***** Exercise materials *****
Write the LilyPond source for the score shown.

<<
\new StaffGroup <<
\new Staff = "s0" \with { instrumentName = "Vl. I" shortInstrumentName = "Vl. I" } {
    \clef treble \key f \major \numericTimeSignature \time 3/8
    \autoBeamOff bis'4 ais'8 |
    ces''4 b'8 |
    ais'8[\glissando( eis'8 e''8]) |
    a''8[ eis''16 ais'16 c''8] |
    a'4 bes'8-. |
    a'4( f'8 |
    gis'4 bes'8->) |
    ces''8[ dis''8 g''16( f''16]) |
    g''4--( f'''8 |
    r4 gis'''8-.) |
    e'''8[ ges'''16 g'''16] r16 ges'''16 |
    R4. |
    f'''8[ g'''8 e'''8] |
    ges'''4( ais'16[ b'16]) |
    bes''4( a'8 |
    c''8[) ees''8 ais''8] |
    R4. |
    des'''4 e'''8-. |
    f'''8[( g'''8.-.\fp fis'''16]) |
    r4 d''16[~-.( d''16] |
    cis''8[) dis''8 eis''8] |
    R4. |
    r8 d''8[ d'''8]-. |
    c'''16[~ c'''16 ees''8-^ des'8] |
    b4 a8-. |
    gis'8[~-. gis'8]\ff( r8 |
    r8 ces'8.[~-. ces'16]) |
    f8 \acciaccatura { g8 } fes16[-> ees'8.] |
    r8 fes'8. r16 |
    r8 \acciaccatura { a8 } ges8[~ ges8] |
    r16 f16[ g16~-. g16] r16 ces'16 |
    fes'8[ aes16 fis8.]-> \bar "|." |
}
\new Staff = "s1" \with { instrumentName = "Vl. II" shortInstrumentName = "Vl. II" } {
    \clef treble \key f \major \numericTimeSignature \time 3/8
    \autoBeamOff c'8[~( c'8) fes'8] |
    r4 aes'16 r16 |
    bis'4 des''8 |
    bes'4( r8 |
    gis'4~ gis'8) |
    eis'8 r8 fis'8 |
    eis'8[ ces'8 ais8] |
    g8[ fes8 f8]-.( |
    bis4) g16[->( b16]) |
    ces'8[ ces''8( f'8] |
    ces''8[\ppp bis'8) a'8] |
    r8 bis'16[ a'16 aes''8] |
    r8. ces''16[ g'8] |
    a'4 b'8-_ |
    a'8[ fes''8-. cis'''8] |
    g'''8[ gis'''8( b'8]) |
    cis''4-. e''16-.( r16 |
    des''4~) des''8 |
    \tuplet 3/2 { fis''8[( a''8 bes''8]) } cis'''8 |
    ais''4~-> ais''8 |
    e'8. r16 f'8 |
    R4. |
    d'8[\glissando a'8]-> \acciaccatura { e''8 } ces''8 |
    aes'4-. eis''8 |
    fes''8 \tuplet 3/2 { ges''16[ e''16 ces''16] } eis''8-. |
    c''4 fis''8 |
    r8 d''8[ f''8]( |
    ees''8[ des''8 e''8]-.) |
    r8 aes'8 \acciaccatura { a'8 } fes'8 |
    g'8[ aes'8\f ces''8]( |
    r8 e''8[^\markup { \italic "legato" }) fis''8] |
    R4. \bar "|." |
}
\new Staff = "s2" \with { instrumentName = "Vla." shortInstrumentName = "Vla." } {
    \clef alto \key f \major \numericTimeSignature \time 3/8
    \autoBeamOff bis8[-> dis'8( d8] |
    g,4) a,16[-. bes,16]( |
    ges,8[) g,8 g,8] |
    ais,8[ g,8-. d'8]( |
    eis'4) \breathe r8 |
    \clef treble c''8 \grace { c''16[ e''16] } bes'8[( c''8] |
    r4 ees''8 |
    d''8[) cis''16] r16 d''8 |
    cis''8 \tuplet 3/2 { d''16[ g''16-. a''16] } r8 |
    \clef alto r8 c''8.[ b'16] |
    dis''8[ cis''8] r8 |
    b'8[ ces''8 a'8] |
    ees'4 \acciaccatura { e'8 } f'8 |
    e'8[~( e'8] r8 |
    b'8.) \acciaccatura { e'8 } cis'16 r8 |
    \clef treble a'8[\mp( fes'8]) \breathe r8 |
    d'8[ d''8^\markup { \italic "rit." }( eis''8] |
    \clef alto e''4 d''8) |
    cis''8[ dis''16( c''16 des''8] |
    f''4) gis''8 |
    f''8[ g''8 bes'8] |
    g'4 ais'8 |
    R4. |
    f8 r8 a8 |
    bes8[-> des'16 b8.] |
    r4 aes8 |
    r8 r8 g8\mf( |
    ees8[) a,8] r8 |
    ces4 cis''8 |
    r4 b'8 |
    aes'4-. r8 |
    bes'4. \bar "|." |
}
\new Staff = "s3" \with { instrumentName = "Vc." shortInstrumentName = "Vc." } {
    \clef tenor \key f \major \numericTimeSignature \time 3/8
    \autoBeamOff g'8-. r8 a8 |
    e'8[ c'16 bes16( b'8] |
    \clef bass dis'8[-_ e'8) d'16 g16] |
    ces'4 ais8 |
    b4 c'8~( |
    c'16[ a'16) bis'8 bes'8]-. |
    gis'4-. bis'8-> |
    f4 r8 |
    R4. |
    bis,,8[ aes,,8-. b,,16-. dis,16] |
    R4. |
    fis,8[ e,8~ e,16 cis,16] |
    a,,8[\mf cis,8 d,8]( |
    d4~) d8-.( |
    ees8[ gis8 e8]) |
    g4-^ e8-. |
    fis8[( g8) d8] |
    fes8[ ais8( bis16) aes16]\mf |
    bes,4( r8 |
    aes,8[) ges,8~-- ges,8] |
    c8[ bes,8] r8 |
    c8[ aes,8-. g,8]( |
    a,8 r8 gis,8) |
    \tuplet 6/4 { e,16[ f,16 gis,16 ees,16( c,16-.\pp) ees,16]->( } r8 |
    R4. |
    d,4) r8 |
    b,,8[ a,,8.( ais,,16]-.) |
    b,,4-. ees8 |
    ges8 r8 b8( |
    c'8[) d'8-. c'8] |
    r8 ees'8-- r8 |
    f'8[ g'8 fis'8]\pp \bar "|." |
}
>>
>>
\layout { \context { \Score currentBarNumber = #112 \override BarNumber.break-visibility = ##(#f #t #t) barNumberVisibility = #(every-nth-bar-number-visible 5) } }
*****
Exercise:
Report how many lines in the records above contain the string "major", where upper and lower case must match. Give only the number.

The reply:
4